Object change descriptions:
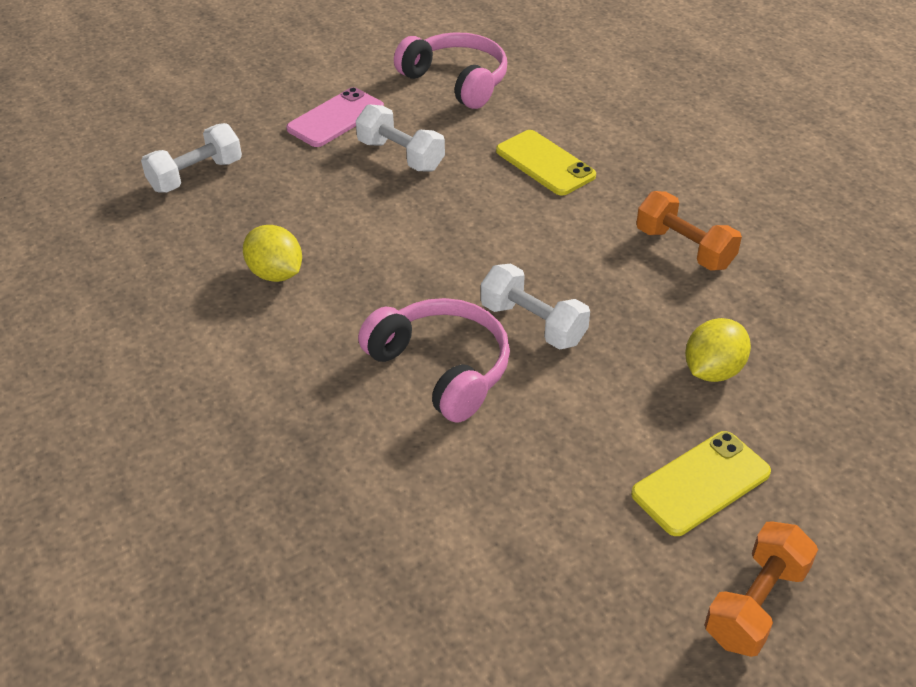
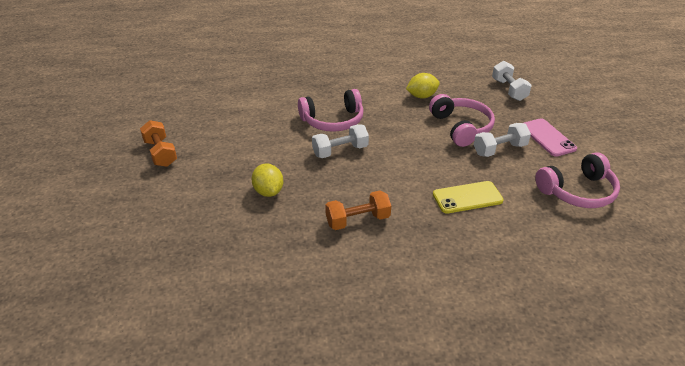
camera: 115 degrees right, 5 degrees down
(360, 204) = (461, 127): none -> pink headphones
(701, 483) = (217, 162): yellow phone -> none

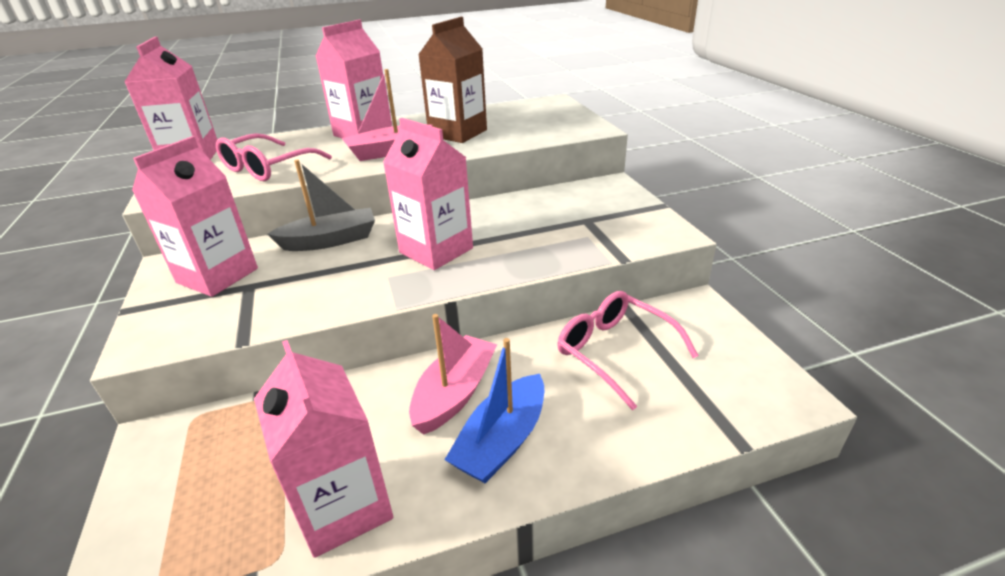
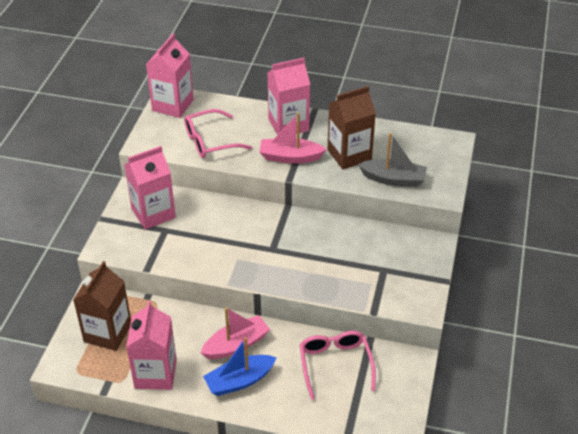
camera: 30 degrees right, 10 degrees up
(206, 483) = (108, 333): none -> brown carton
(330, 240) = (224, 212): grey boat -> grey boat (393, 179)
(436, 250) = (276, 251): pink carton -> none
==
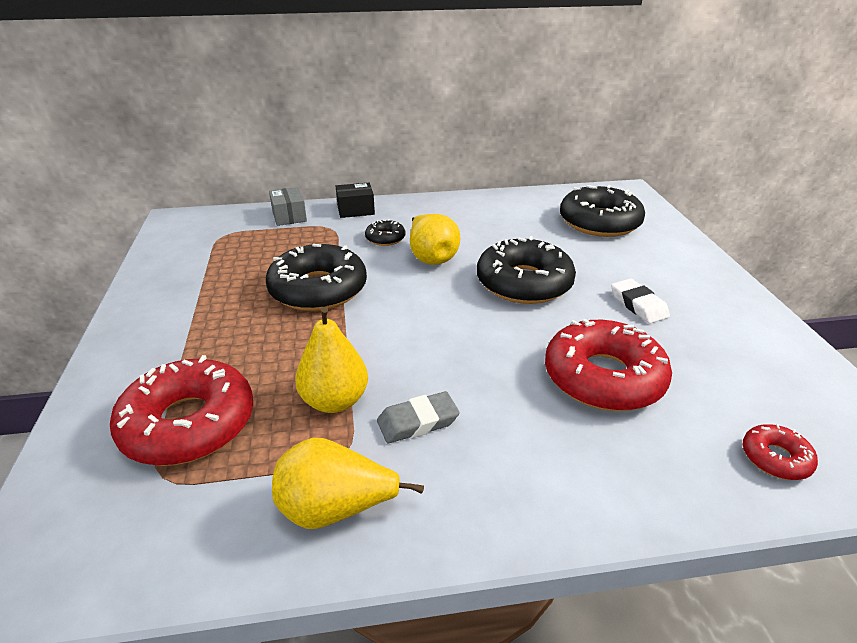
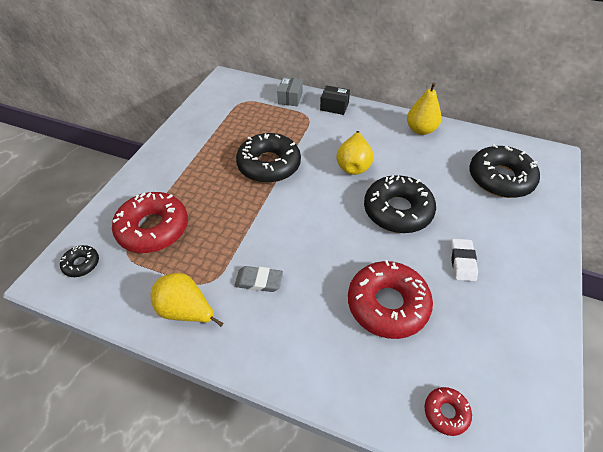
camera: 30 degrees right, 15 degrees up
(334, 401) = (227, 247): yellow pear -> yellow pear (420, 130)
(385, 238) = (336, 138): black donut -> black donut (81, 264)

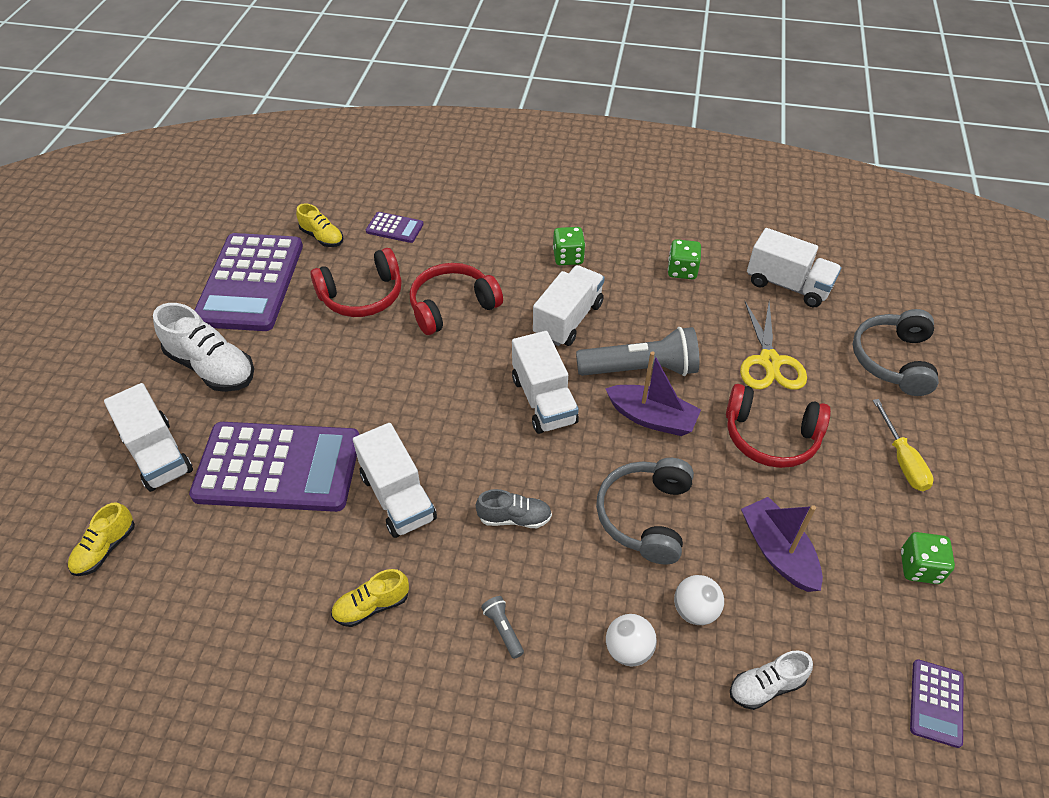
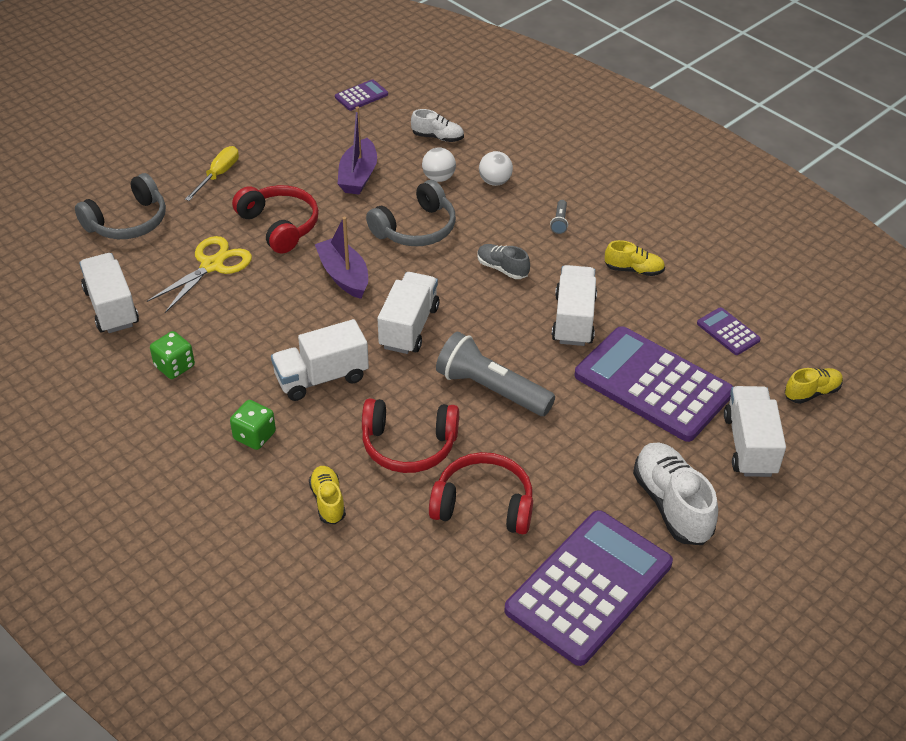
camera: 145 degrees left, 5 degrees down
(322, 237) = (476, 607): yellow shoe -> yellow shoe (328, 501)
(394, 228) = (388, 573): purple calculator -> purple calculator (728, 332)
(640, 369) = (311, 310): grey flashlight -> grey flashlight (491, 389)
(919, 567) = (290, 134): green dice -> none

● **Instructions for the task**
Copy word for word only the lines above from the one with "(360, 204) = (461, 127): none" through the one with "(436, 250) = (276, 251): pink carton -> none". Leave pictures out.

● **Exercise result**
(360, 204) = (461, 127): none -> pink headphones
(701, 483) = (217, 162): yellow phone -> none

camera: 30 degrees right, 10 degrees up
(206, 483) = (108, 333): none -> brown carton
(330, 240) = (224, 212): grey boat -> grey boat (393, 179)
(436, 250) = (276, 251): pink carton -> none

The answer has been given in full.